» **WORK TO DO**: Find every line in the rows below that contains the word "water" and copy each of those lines.

Spatial relation data:
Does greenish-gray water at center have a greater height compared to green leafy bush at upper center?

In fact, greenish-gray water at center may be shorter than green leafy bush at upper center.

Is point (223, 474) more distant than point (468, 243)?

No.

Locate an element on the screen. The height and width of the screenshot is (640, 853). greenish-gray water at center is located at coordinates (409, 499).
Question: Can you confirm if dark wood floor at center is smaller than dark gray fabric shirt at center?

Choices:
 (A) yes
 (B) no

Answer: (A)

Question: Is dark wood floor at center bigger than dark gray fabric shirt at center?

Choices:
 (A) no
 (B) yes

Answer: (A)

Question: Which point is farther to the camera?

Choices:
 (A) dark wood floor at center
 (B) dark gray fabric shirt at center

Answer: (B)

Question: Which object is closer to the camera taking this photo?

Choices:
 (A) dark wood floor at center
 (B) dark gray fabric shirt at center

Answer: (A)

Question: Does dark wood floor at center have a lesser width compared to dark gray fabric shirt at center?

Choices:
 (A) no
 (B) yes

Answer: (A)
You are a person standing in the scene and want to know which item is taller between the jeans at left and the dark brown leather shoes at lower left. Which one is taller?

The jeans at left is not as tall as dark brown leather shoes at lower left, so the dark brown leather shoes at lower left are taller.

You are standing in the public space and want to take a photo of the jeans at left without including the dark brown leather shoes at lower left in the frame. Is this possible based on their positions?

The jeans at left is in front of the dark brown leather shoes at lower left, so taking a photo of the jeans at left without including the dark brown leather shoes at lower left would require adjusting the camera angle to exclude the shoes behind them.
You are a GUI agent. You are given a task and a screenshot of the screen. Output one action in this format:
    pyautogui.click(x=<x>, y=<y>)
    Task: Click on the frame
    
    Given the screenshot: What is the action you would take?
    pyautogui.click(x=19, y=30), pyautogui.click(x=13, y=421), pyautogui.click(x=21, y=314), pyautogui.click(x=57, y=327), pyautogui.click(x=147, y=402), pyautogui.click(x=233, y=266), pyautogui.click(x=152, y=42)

» **ANSWER IN FULL**:
Does greenish-gray water at center have a greater height compared to green leafy bush at upper center?
In fact, greenish-gray water at center may be shorter than green leafy bush at upper center.
Locate an element on the screen. The height and width of the screenshot is (640, 853). greenish-gray water at center is located at coordinates (409, 499).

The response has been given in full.